The records:
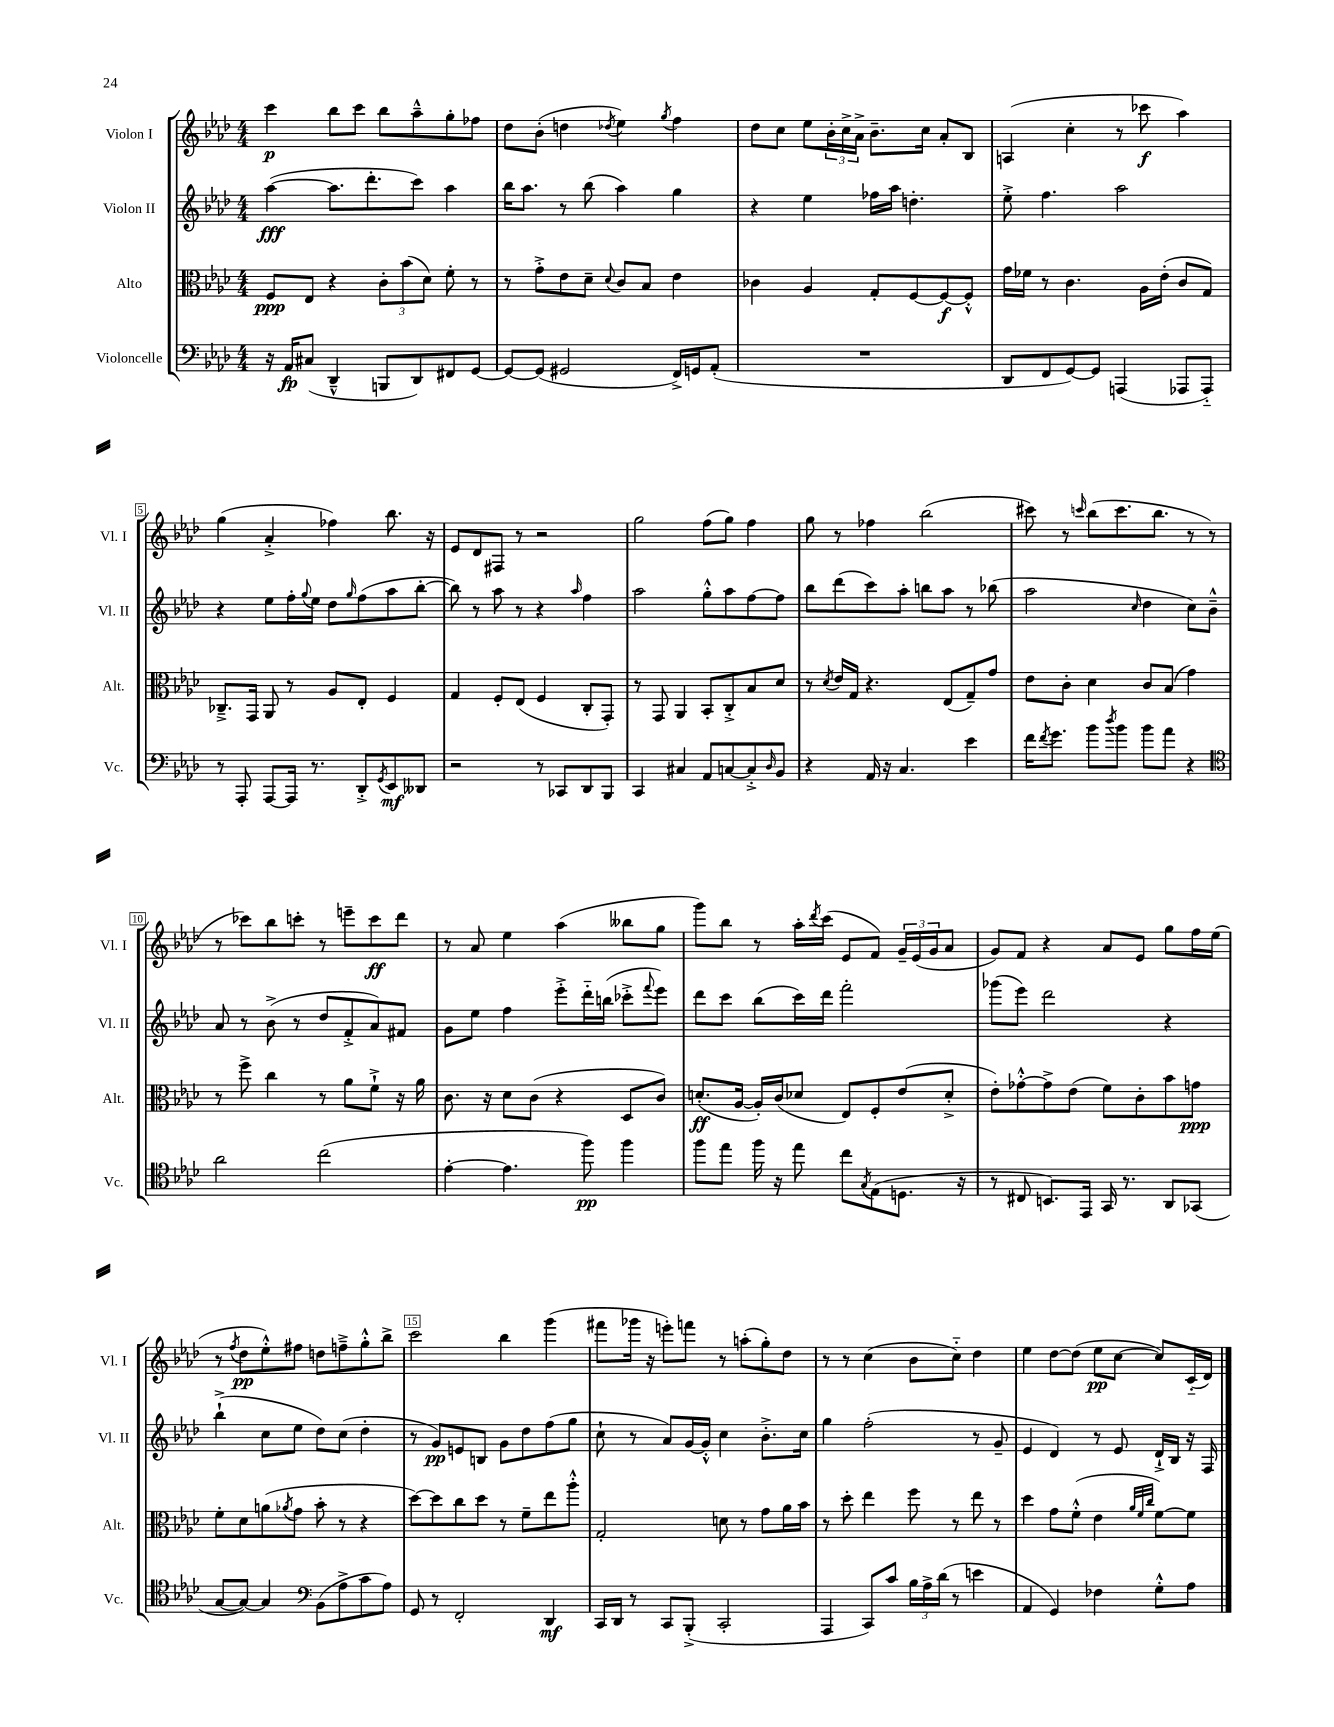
<<
\new StaffGroup <<
\new Staff = "s0" \with { instrumentName = "Violon I" shortInstrumentName = "Vl. I" } {
    \clef treble \key aes \major \numericTimeSignature \time 4/4
    c'''4\p bes''8 c'''8 bes''8 aes''8---^ g''8-. fes''8 |
    des''8 bes'8-.( d''4 \acciaccatura { des''8 } ees''4) \acciaccatura { g''8 } f''4 |
    des''8 c''8 ees''8 \tuplet 3/2 { bes'16-. c''16-> aes'16-> } bes'8.-- c''16 aes'8-. bes8 |
    a4( c''4-. r8 ces'''8\f aes''4) |
    g''4( aes'4-.-> fes''4) bes''8. r16 |
    ees'8 des'8 fis8 r8 r2 |
    g''2 f''8( g''8) f''4 |
    g''8 r8 fes''4 bes''2( |
    cis'''8) r8 \grace { c'''16 } bes''8( c'''8. bes''8. r8 r8 |
    r8 ces'''8) bes''8 c'''8-. r8 e'''8-- c'''8\ff des'''8 |
    r8 aes'8 ees''4 aes''4( beses''8 g''8 |
    g'''8) bes''8 r8 aes''16-. \acciaccatura { des'''8 } c'''16( ees'8 f'8) \tuplet 3/2 { g'16-- ees'16( g'16 } aes'8 |
    g'8) f'8 r4 aes'8 ees'8 g''8 f''16 ees''16( |
    r8 \acciaccatura { f''8 } des''8\pp ees''8-.-^) fis''8 d''8 f''8---> g''8-.-^ bes''8-> |
    c'''2 bes''4 g'''4( |
    fis'''8 ges'''16 r16 e'''8-.) f'''8 r8 a''8-.( g''8-.) des''8 |
    r8 r8 c''4( bes'8 c''8-_) des''4 |
    ees''4 des''8~ des''8( ees''8\pp c''8~ c''8) c'16-_( des'16) \bar "|." |
}
\new Staff = "s1" \with { instrumentName = "Violon II" shortInstrumentName = "Vl. II" } {
    \clef treble \key aes \major \numericTimeSignature \time 4/4
    aes''4~\fff( aes''8. des'''8.-. c'''8) aes''4 |
    bes''16 aes''8. r8 bes''8( aes''4) g''4 |
    r4 ees''4 fes''16 aes''16 d''4.-. |
    ees''8-.-> f''4. aes''2 |
    r4 ees''8 f''16-. \appoggiatura { g''8 } ees''16 des''8 \grace { g''16 } f''8( aes''8 bes''8~-. |
    bes''8) r8 aes''8 r8 r4 \grace { aes''16 } f''4 |
    aes''2 g''8-.-^ aes''8 f''8~ f''8 |
    bes''8 des'''8( c'''8) aes''8-. b''8 aes''8 r8 bes''8( |
    aes''2 \grace { c''16 } des''4 c''8) bes'8---^ |
    aes'8 r8 bes'8->( r8 des''8 f'8-.-> aes'8) fis'8 |
    g'8 ees''8 f''4 ees'''8-.-> des'''16-_ b''16( ces'''8-.-> \appoggiatura { f'''8 } ees'''8) |
    des'''8 c'''8 bes''8( c'''16) des'''16 f'''2-. |
    ges'''8( ees'''8) des'''2 r4 |
    bes''4-!->( c''8 ees''8 des''8) c''8( des''4-. |
    r8 g'8\pp) e'8 b8 g'8 des''8 f''8( g''8 |
    c''8-! r8 aes'8) g'16~ g'16-.-^ c''4 bes'8.-.-> c''16 |
    g''4 f''2-.( r8 g'8-- |
    ees'4 des'4) r8 ees'8 des'16-!-> bes16 r16 f16 \bar "|." |
}
\new Staff = "s2" \with { instrumentName = "Alto" shortInstrumentName = "Alt." } {
    \clef alto \key aes \major \numericTimeSignature \time 4/4
    f8\ppp ees8 r4 \tuplet 3/2 { c'8-. bes'8( des'8) } f'8-. r8 |
    r8 g'8-.-> ees'8 des'8-- \appoggiatura { des'8 } c'8 bes8 ees'4 |
    ces'4 aes4 g8-. f8~ f8~\f f8-.-^ |
    g'16 fes'16 r8 c'4. aes16 ees'16-.( c'8 g8) |
    ces8.---> g,16 aes,8 r8 aes8 ees8-. f4 |
    g4 f8-. ees8( f4 c8-. g,8-.) |
    r8 g,8 aes,4 bes,8-. c8-.-> bes8 des'8 |
    r8 \acciaccatura { des'8 } ees'16 g16 r4. ees8( g8--) g'8 |
    ees'8 c'8-. des'4 c'8 bes8( g'4) |
    r8 f''8-> c''4 r8 aes'8 f'8-!-> r16 aes'16 |
    c'8. r16 des'8 c'8( r4 des8 c'8) |
    d'8.-.\ff( aes16~ aes16-.) c'16( des'8 ees8) f8-. ees'8( des'8-.-> |
    ees'8-.) ges'8~-.-^ ges'8-> ees'8( f'8) c'8-. bes'8 g'8\ppp |
    f'8-. des'8 a'8( \acciaccatura { aes'8 } g'8 bes'8-. r8 r4 |
    des''8~) des''8 c''8 des''8 r8 f'8-- ees''8 aes''8-.-^ |
    g2-. d'8 r8 g'8 aes'16 bes'16 |
    r8 des''8-. ees''4 f''8 r8 ees''8 r8 |
    des''4 g'8 f'8-.-^( ees'4 \grace { aes'32 f'32 c''32 } f'8~) f'8 \bar "|." |
}
\new Staff = "s3" \with { instrumentName = "Violoncelle" shortInstrumentName = "Vc." } {
    \clef bass \key aes \major \numericTimeSignature \time 4/4
    r16 aes,16\fp cis8( des,4---^ b,,8 des,8) fis,8 g,8~ |
    g,8~ g,8( gis,2 f,16->) g,16 aes,8-.( |
    R1 |
    des,8 f,8 g,8~) g,8 a,,4( aes,,8 aes,,8-_) |
    r8 aes,,8-. aes,,8~ aes,,16 r8. des,8-.-> \acciaccatura { g,8 } ees,8\mf deses,8 |
    r2 r8 ces,8 des,8 bes,,8 |
    c,4 cis4 aes,8 c8~ c8-.-> \grace { des16 } bes,8 |
    r4 aes,16 r16 c4. ees'4 |
    f'16 \acciaccatura { f'8 } g'8. bes'8 \acciaccatura { des''8 } bes'8 bes'8 aes'8 r4 |
    \clef tenor aes'2 c''2( |
    ees'4~-. ees'4. f''8\pp) f''4 |
    f''8 ees''8 f''16 r16 ees''8 c''8 \acciaccatura { g8 } ees8( d8. r16 |
    r8 cis8 b,8.) ees,16 g,16 r8. aes,8 ges,8( |
    g8~ g8~) g4 \clef bass bes,8( aes8-> c'8 aes8) |
    g,8 r8 f,2-. des,4\mf |
    c,16 des,16 r8 c,8 bes,,8-.->( c,2-. |
    aes,,4 c,8) c'8 \tuplet 3/2 { bes16 aes16-> des'16( } r8 e'4 |
    aes,4 g,4) fes4 g8-.-^ aes8 \bar "|." |
}
>>
>>
\layout { \context { \Score \override BarNumber.break-visibility = ##(#f #t #t) barNumberVisibility = #(every-nth-bar-number-visible 5) \override BarNumber.stencil = #(make-stencil-boxer 0.1 0.3 ly:text-interface::print) } }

Directions for this task:
Repeat the material above line for line, without the pictures.

Answer below:
<<
\new StaffGroup <<
\new Staff = "s0" \with { instrumentName = "Violon I" shortInstrumentName = "Vl. I" } {
    \clef treble \key aes \major \numericTimeSignature \time 4/4
    c'''4\p bes''8 c'''8 bes''8 aes''8---^ g''8-. fes''8 |
    des''8 bes'8-.( d''4 \acciaccatura { des''8 } ees''4) \acciaccatura { g''8 } f''4 |
    des''8 c''8 ees''8 \tuplet 3/2 { bes'16-. c''16-> aes'16-> } bes'8.-- c''16 aes'8-. bes8 |
    a4( c''4-. r8 ces'''8\f aes''4) |
    g''4( aes'4-.-> fes''4) bes''8. r16 |
    ees'8 des'8 fis8 r8 r2 |
    g''2 f''8( g''8) f''4 |
    g''8 r8 fes''4 bes''2( |
    cis'''8) r8 \grace { c'''16 } bes''8( c'''8. bes''8. r8 r8 |
    r8 ces'''8) bes''8 c'''8-. r8 e'''8-- c'''8\ff des'''8 |
    r8 aes'8 ees''4 aes''4( beses''8 g''8 |
    g'''8) bes''8 r8 aes''16-. \acciaccatura { des'''8 } c'''16( ees'8 f'8) \tuplet 3/2 { g'16-- ees'16( g'16 } aes'8 |
    g'8) f'8 r4 aes'8 ees'8 g''8 f''16 ees''16( |
    r8 \acciaccatura { f''8 } des''8\pp ees''8-.-^) fis''8 d''8 f''8---> g''8-.-^ bes''8-> |
    c'''2 bes''4 g'''4( |
    fis'''8 ges'''16 r16 e'''8-.) f'''8 r8 a''8-.( g''8-.) des''8 |
    r8 r8 c''4( bes'8 c''8-_) des''4 |
    ees''4 des''8~ des''8( ees''8\pp c''8~ c''8) c'16-_( des'16) \bar "|." |
}
\new Staff = "s1" \with { instrumentName = "Violon II" shortInstrumentName = "Vl. II" } {
    \clef treble \key aes \major \numericTimeSignature \time 4/4
    aes''4~\fff( aes''8. des'''8.-. c'''8) aes''4 |
    bes''16 aes''8. r8 bes''8( aes''4) g''4 |
    r4 ees''4 fes''16 aes''16 d''4.-. |
    ees''8-.-> f''4. aes''2 |
    r4 ees''8 f''16-. \appoggiatura { g''8 } ees''16 des''8 \grace { g''16 } f''8( aes''8 bes''8~-. |
    bes''8) r8 aes''8 r8 r4 \grace { aes''16 } f''4 |
    aes''2 g''8-.-^ aes''8 f''8~ f''8 |
    bes''8 des'''8( c'''8) aes''8-. b''8 aes''8 r8 bes''8( |
    aes''2 \grace { c''16 } des''4 c''8) bes'8---^ |
    aes'8 r8 bes'8->( r8 des''8 f'8-.-> aes'8) fis'8 |
    g'8 ees''8 f''4 ees'''8-.-> des'''16-_ b''16( ces'''8-.-> \appoggiatura { f'''8 } ees'''8) |
    des'''8 c'''8 bes''8( c'''16) des'''16 f'''2-. |
    ges'''8( ees'''8) des'''2 r4 |
    bes''4-!->( c''8 ees''8 des''8) c''8( des''4-. |
    r8 g'8\pp) e'8 b8 g'8 des''8 f''8( g''8 |
    c''8-! r8 aes'8) g'16~ g'16-.-^ c''4 bes'8.-.-> c''16 |
    g''4 f''2-.( r8 g'8-- |
    ees'4 des'4) r8 ees'8 des'16-!-> bes16 r16 f16 \bar "|." |
}
\new Staff = "s2" \with { instrumentName = "Alto" shortInstrumentName = "Alt." } {
    \clef alto \key aes \major \numericTimeSignature \time 4/4
    f8\ppp ees8 r4 \tuplet 3/2 { c'8-. bes'8( des'8) } f'8-. r8 |
    r8 g'8-.-> ees'8 des'8-- \appoggiatura { des'8 } c'8 bes8 ees'4 |
    ces'4 aes4 g8-. f8~ f8~\f f8-.-^ |
    g'16 fes'16 r8 c'4. aes16 ees'16-.( c'8 g8) |
    ces8.---> g,16 aes,8 r8 aes8 ees8-. f4 |
    g4 f8-. ees8( f4 c8-. g,8-.) |
    r8 g,8 aes,4 bes,8-. c8-.-> bes8 des'8 |
    r8 \acciaccatura { des'8 } ees'16 g16 r4. ees8( g8--) g'8 |
    ees'8 c'8-. des'4 c'8 bes8( g'4) |
    r8 f''8-> c''4 r8 aes'8 f'8-!-> r16 aes'16 |
    c'8. r16 des'8 c'8( r4 des8 c'8) |
    d'8.-.\ff( aes16~ aes16-.) c'16( des'8 ees8) f8-. ees'8( des'8-.-> |
    ees'8-.) ges'8~-.-^ ges'8-> ees'8( f'8) c'8-. bes'8 g'8\ppp |
    f'8-. des'8 a'8( \acciaccatura { aes'8 } g'8 bes'8-. r8 r4 |
    des''8~) des''8 c''8 des''8 r8 f'8-- ees''8 aes''8-.-^ |
    g2-. d'8 r8 g'8 aes'16 bes'16 |
    r8 des''8-. ees''4 f''8 r8 ees''8 r8 |
    des''4 g'8 f'8-.-^( ees'4 \grace { aes'32 f'32 c''32 } f'8~) f'8 \bar "|." |
}
\new Staff = "s3" \with { instrumentName = "Violoncelle" shortInstrumentName = "Vc." } {
    \clef bass \key aes \major \numericTimeSignature \time 4/4
    r16 aes,16\fp cis8( des,4---^ b,,8 des,8) fis,8 g,8~ |
    g,8~ g,8( gis,2 f,16->) g,16 aes,8-.( |
    R1 |
    des,8 f,8 g,8~) g,8 a,,4( aes,,8 aes,,8-_) |
    r8 aes,,8-. aes,,8~ aes,,16 r8. des,8-.-> \acciaccatura { g,8 } ees,8\mf deses,8 |
    r2 r8 ces,8 des,8 bes,,8 |
    c,4 cis4 aes,8 c8~ c8-.-> \grace { des16 } bes,8 |
    r4 aes,16 r16 c4. ees'4 |
    f'16 \acciaccatura { f'8 } g'8. bes'8 \acciaccatura { des''8 } bes'8 bes'8 aes'8 r4 |
    \clef tenor aes'2 c''2( |
    ees'4~-. ees'4. f''8\pp) f''4 |
    f''8 ees''8 f''16 r16 ees''8 c''8 \acciaccatura { g8 } ees8( d8. r16 |
    r8 cis8 b,8.) ees,16 g,16 r8. aes,8 ges,8( |
    g8~ g8~) g4 \clef bass bes,8( aes8-> c'8 aes8) |
    g,8 r8 f,2-. des,4\mf |
    c,16 des,16 r8 c,8 bes,,8-.->( c,2-. |
    aes,,4 c,8) c'8 \tuplet 3/2 { bes16 aes16-> des'16( } r8 e'4 |
    aes,4 g,4) fes4 g8-.-^ aes8 \bar "|." |
}
>>
>>
\layout { \context { \Score \override BarNumber.break-visibility = ##(#f #t #t) barNumberVisibility = #(every-nth-bar-number-visible 5) \override BarNumber.stencil = #(make-stencil-boxer 0.1 0.3 ly:text-interface::print) } }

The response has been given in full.